[Supplied data]

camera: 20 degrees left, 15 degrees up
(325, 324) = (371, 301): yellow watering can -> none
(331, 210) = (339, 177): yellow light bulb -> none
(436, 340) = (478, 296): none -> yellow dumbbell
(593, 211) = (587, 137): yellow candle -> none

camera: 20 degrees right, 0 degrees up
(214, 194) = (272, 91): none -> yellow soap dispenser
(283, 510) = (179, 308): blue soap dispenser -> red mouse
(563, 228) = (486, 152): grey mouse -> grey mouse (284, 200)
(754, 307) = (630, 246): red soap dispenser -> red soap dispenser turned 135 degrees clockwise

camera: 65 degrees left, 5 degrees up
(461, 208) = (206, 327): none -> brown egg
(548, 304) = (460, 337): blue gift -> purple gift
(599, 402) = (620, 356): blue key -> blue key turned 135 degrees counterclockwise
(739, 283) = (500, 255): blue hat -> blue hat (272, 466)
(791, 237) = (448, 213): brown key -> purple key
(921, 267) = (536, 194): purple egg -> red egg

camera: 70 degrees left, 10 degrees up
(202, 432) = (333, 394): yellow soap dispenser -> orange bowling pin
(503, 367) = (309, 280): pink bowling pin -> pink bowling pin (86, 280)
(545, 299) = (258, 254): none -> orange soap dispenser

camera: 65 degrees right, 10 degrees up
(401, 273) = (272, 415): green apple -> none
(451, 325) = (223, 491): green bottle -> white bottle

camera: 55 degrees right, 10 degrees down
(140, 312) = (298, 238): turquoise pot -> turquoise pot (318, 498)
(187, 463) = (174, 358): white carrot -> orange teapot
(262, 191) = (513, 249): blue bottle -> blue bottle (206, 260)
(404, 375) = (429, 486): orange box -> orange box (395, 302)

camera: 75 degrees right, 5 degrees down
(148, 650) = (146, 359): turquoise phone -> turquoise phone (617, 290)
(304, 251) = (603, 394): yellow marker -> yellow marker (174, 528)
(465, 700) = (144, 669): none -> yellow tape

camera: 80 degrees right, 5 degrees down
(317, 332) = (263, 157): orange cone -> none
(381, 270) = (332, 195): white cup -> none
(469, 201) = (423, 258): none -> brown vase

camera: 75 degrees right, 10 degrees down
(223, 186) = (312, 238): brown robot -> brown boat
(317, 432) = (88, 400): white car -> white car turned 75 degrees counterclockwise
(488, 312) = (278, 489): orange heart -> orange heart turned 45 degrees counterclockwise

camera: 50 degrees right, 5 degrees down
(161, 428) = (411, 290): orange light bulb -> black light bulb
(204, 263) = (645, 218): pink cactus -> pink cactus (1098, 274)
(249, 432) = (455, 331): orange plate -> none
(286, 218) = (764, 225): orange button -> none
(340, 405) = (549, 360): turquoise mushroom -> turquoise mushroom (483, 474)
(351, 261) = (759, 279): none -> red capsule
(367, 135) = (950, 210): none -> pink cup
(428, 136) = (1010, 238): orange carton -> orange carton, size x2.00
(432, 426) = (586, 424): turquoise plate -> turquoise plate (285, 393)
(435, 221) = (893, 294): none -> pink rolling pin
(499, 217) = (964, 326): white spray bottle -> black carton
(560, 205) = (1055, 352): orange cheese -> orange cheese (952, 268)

[/Supplied data]

Of the lines above, copy each that contains "turned".

(754, 307) = (630, 246): red soap dispenser -> red soap dispenser turned 135 degrees clockwise
(599, 402) = (620, 356): blue key -> blue key turned 135 degrees counterclockwise
(317, 432) = (88, 400): white car -> white car turned 75 degrees counterclockwise
(488, 312) = (278, 489): orange heart -> orange heart turned 45 degrees counterclockwise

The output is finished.